Assigned task:
Scan the records and identify every line in which the string "none" occurs, then return those lines.

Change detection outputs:
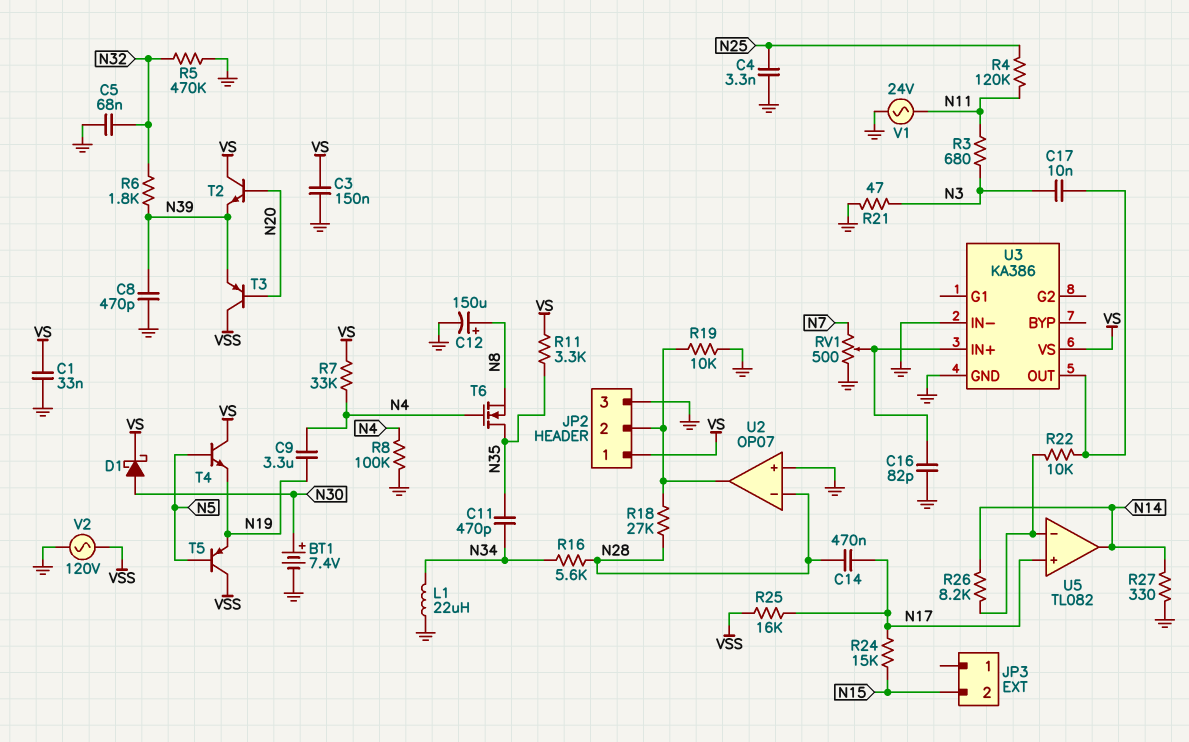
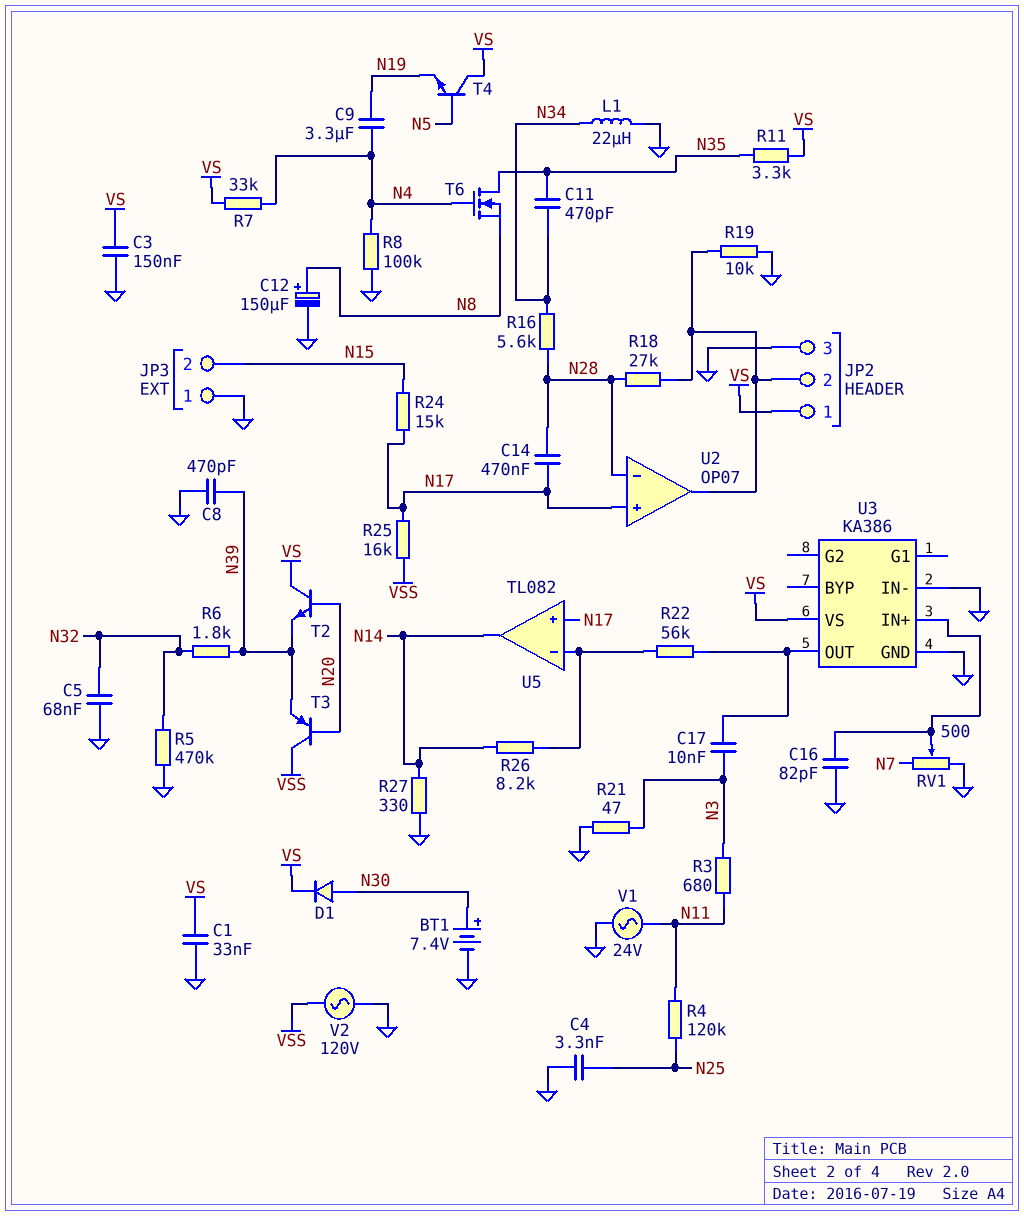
D1: schottky (A N30, K VS) -> diode (A N30, K VS)
JP3 pin 1: none -> GND
R22: 10k (U3/OUT, U5/in-) -> 56k (U3/OUT, U5/in-)
T5: PNP (B N5, C VSS, E N19) -> none
U2 pin in+: GND -> N17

Result of the exercise:
JP3 pin 1: none -> GND
T5: PNP (B N5, C VSS, E N19) -> none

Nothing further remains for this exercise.